::: DATA SHOWN

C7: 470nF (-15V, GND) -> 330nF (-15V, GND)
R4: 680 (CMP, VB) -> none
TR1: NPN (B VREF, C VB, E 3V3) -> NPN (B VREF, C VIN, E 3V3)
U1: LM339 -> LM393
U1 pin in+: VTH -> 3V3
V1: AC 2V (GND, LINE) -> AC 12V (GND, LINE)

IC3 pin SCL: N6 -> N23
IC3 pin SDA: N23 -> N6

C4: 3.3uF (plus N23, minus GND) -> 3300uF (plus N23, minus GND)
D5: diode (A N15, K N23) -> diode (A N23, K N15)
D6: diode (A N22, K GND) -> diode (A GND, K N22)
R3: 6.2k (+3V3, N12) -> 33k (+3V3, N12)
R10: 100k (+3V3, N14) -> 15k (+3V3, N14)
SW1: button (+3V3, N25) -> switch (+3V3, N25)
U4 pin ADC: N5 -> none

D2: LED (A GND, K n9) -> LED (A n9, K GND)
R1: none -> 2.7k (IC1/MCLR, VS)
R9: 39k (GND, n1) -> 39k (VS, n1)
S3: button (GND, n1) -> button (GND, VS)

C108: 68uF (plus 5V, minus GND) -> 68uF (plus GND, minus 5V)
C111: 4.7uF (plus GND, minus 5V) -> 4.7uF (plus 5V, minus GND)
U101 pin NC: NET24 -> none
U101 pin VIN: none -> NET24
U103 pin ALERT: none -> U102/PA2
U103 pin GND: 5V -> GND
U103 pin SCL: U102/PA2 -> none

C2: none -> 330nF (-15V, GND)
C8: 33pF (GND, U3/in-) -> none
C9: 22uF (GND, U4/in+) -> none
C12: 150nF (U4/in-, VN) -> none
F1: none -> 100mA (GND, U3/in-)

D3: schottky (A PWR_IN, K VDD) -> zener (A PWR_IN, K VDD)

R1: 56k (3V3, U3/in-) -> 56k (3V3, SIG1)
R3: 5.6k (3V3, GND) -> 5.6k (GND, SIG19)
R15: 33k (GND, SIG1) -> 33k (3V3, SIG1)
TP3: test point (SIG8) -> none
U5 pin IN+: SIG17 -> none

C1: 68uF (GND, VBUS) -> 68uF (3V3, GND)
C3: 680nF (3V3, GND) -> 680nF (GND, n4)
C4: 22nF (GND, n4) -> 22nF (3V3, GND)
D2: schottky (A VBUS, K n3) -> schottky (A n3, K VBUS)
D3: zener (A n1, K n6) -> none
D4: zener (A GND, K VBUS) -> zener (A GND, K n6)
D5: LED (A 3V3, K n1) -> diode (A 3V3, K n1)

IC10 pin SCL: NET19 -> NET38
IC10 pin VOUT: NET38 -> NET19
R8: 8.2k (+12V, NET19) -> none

::::::

> PROBLEM DETAILS: Nothing in the data may differ; print all of it exactly as written.

> PROBLEM SOLUTION:
C7: 470nF (-15V, GND) -> 330nF (-15V, GND)
R4: 680 (CMP, VB) -> none
TR1: NPN (B VREF, C VB, E 3V3) -> NPN (B VREF, C VIN, E 3V3)
U1: LM339 -> LM393
U1 pin in+: VTH -> 3V3
V1: AC 2V (GND, LINE) -> AC 12V (GND, LINE)

IC3 pin SCL: N6 -> N23
IC3 pin SDA: N23 -> N6

C4: 3.3uF (plus N23, minus GND) -> 3300uF (plus N23, minus GND)
D5: diode (A N15, K N23) -> diode (A N23, K N15)
D6: diode (A N22, K GND) -> diode (A GND, K N22)
R3: 6.2k (+3V3, N12) -> 33k (+3V3, N12)
R10: 100k (+3V3, N14) -> 15k (+3V3, N14)
SW1: button (+3V3, N25) -> switch (+3V3, N25)
U4 pin ADC: N5 -> none

D2: LED (A GND, K n9) -> LED (A n9, K GND)
R1: none -> 2.7k (IC1/MCLR, VS)
R9: 39k (GND, n1) -> 39k (VS, n1)
S3: button (GND, n1) -> button (GND, VS)

C108: 68uF (plus 5V, minus GND) -> 68uF (plus GND, minus 5V)
C111: 4.7uF (plus GND, minus 5V) -> 4.7uF (plus 5V, minus GND)
U101 pin NC: NET24 -> none
U101 pin VIN: none -> NET24
U103 pin ALERT: none -> U102/PA2
U103 pin GND: 5V -> GND
U103 pin SCL: U102/PA2 -> none

C2: none -> 330nF (-15V, GND)
C8: 33pF (GND, U3/in-) -> none
C9: 22uF (GND, U4/in+) -> none
C12: 150nF (U4/in-, VN) -> none
F1: none -> 100mA (GND, U3/in-)

D3: schottky (A PWR_IN, K VDD) -> zener (A PWR_IN, K VDD)

R1: 56k (3V3, U3/in-) -> 56k (3V3, SIG1)
R3: 5.6k (3V3, GND) -> 5.6k (GND, SIG19)
R15: 33k (GND, SIG1) -> 33k (3V3, SIG1)
TP3: test point (SIG8) -> none
U5 pin IN+: SIG17 -> none

C1: 68uF (GND, VBUS) -> 68uF (3V3, GND)
C3: 680nF (3V3, GND) -> 680nF (GND, n4)
C4: 22nF (GND, n4) -> 22nF (3V3, GND)
D2: schottky (A VBUS, K n3) -> schottky (A n3, K VBUS)
D3: zener (A n1, K n6) -> none
D4: zener (A GND, K VBUS) -> zener (A GND, K n6)
D5: LED (A 3V3, K n1) -> diode (A 3V3, K n1)

IC10 pin SCL: NET19 -> NET38
IC10 pin VOUT: NET38 -> NET19
R8: 8.2k (+12V, NET19) -> none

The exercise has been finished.